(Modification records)
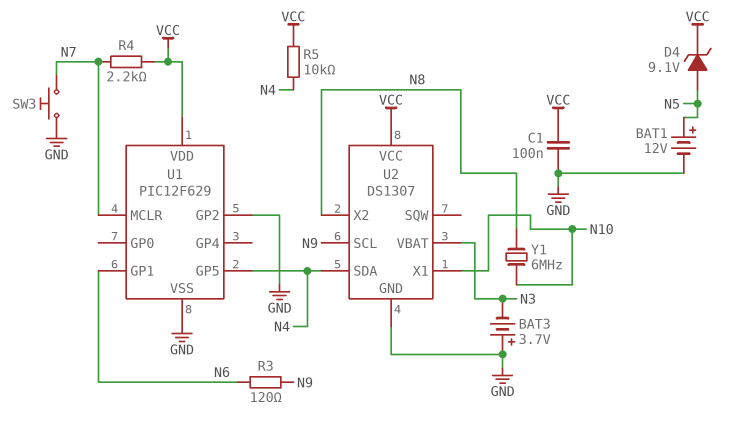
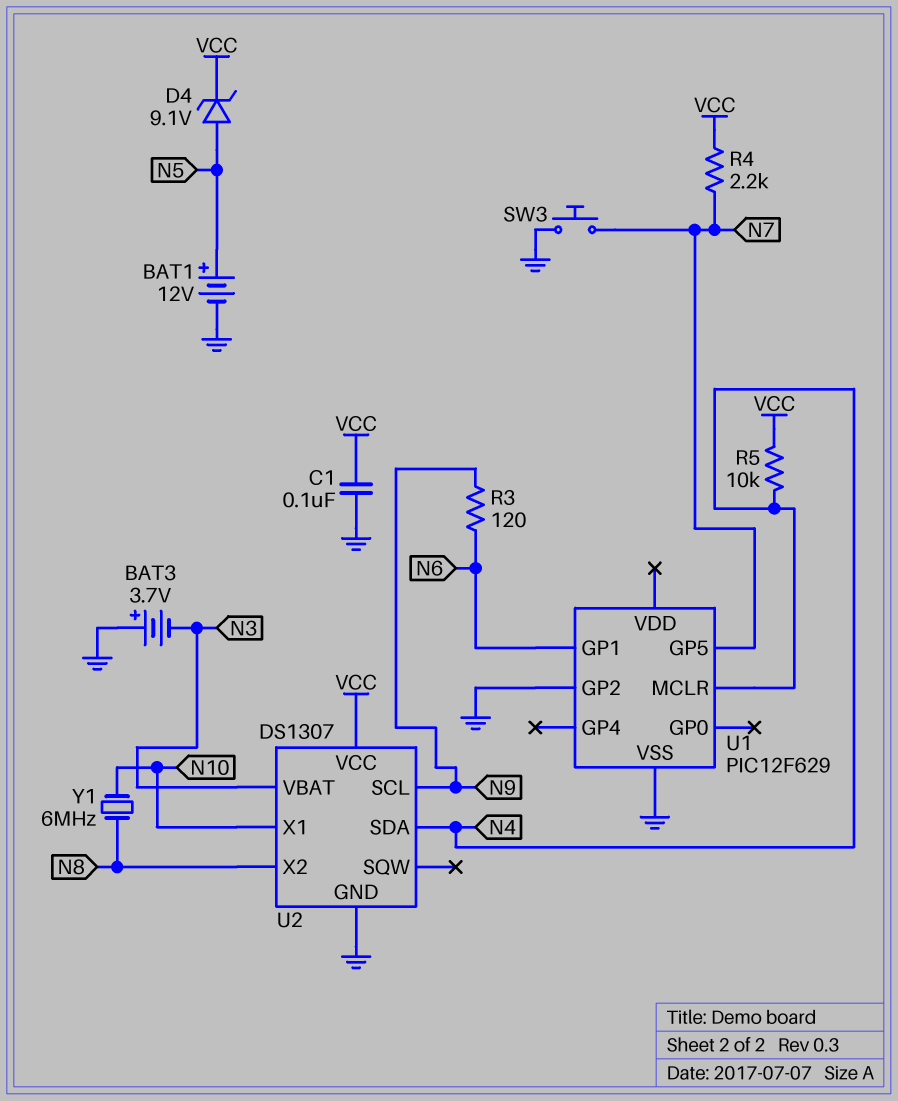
U1 pin GP5: N4 -> N7
U1 pin MCLR: N7 -> N4
U1 pin VDD: VCC -> none

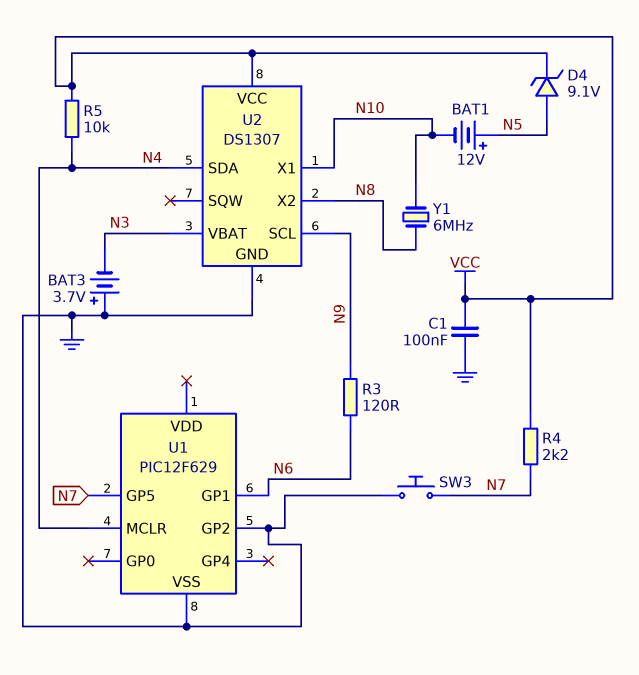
BAT1: 12V (plus N5, minus GND) -> 12V (plus N5, minus N10)

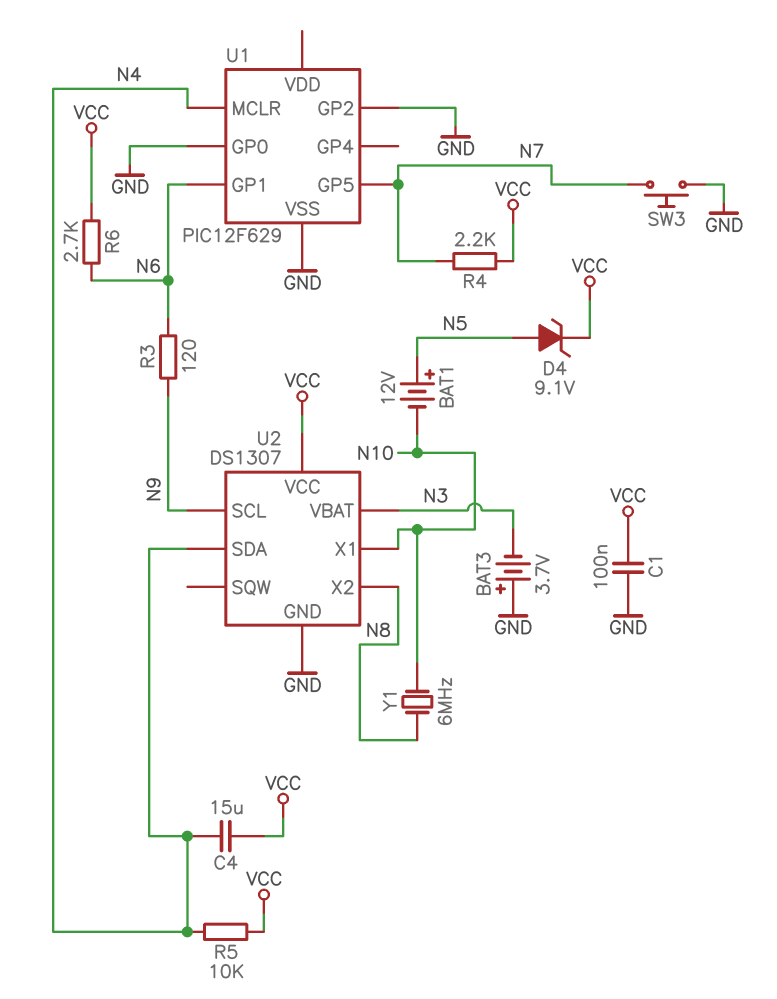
C4: none -> 15uF (N4, VCC)
R6: none -> 2.7k (N6, VCC)
U1 pin GP0: none -> GND

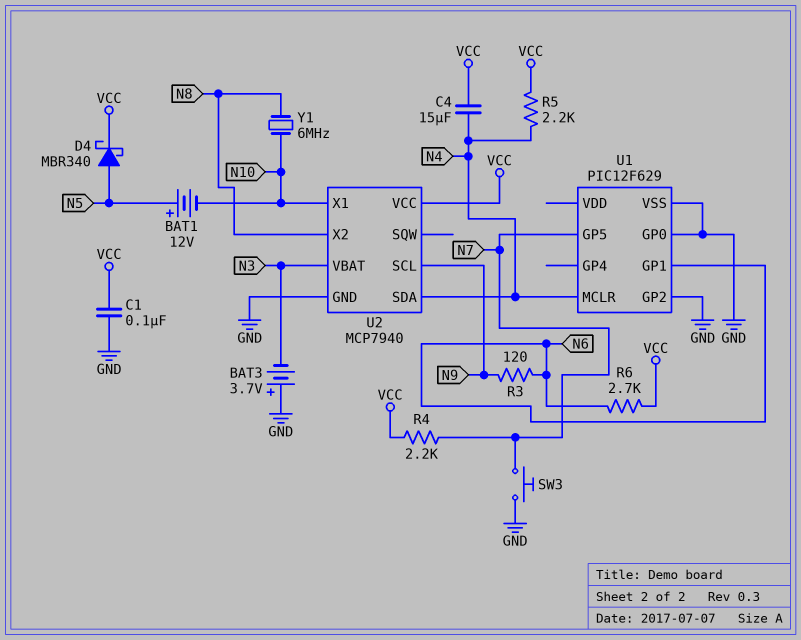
D4: zener 9.1V (A N5, K VCC) -> schottky MBR340 (A N5, K VCC)
R5: 10k (N4, VCC) -> 2.2k (N4, VCC)
U2: DS1307 -> MCP7940

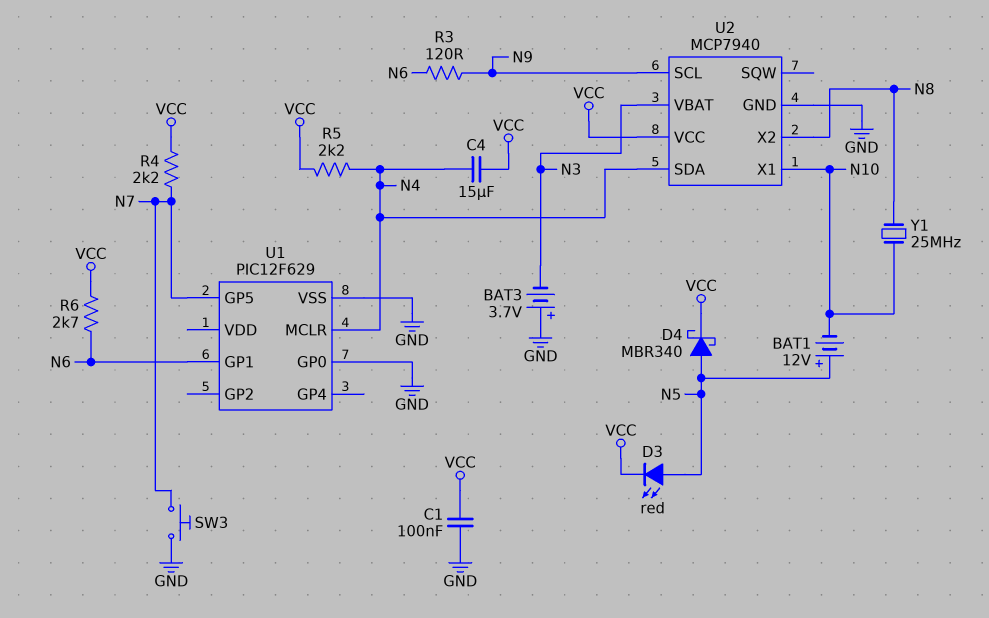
D3: none -> LED red (A N5, K VCC)
U1 pin GP2: GND -> none
Y1: 6MHz (N8, N10) -> 25MHz (N8, N10)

■ **WHAT THE TASK REQUIRES**
Give the data above again exactly. Leave the pictures out.

■ **SOLUTION BELOW**
U1 pin GP5: N4 -> N7
U1 pin MCLR: N7 -> N4
U1 pin VDD: VCC -> none

BAT1: 12V (plus N5, minus GND) -> 12V (plus N5, minus N10)

C4: none -> 15uF (N4, VCC)
R6: none -> 2.7k (N6, VCC)
U1 pin GP0: none -> GND

D4: zener 9.1V (A N5, K VCC) -> schottky MBR340 (A N5, K VCC)
R5: 10k (N4, VCC) -> 2.2k (N4, VCC)
U2: DS1307 -> MCP7940

D3: none -> LED red (A N5, K VCC)
U1 pin GP2: GND -> none
Y1: 6MHz (N8, N10) -> 25MHz (N8, N10)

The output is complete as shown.